### Stored data

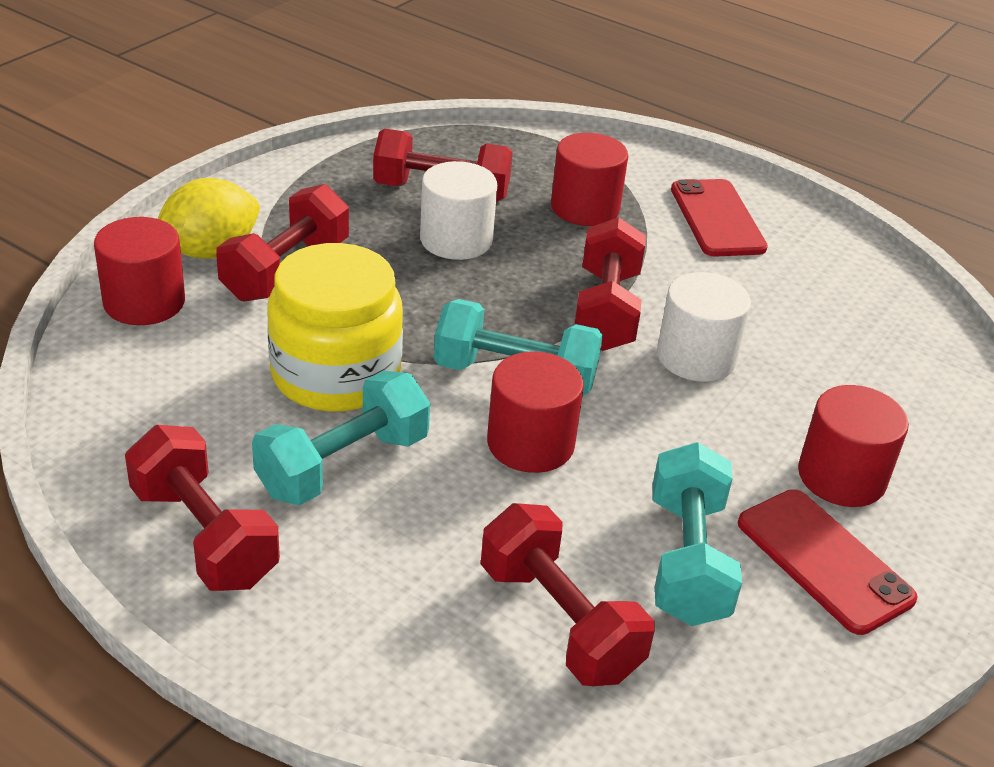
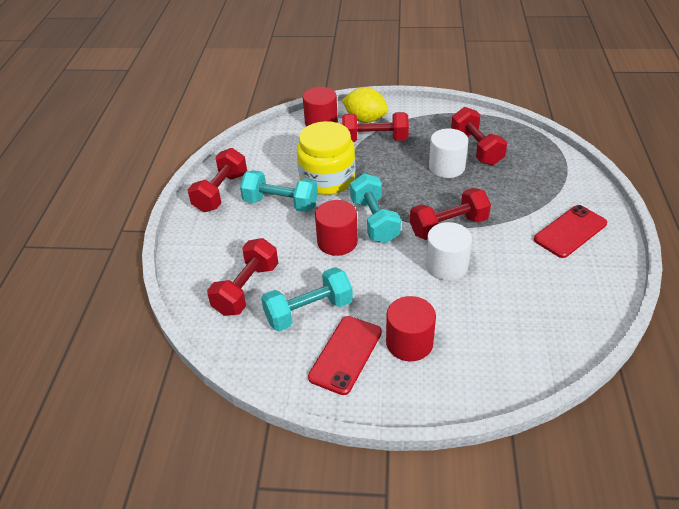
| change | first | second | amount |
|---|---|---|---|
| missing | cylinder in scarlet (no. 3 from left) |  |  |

### What to work on
The response must repeat all the lines above exactly and include no pictures.

### Reply to the exercise
| change | first | second | amount |
|---|---|---|---|
| missing | cylinder in scarlet (no. 3 from left) |  |  |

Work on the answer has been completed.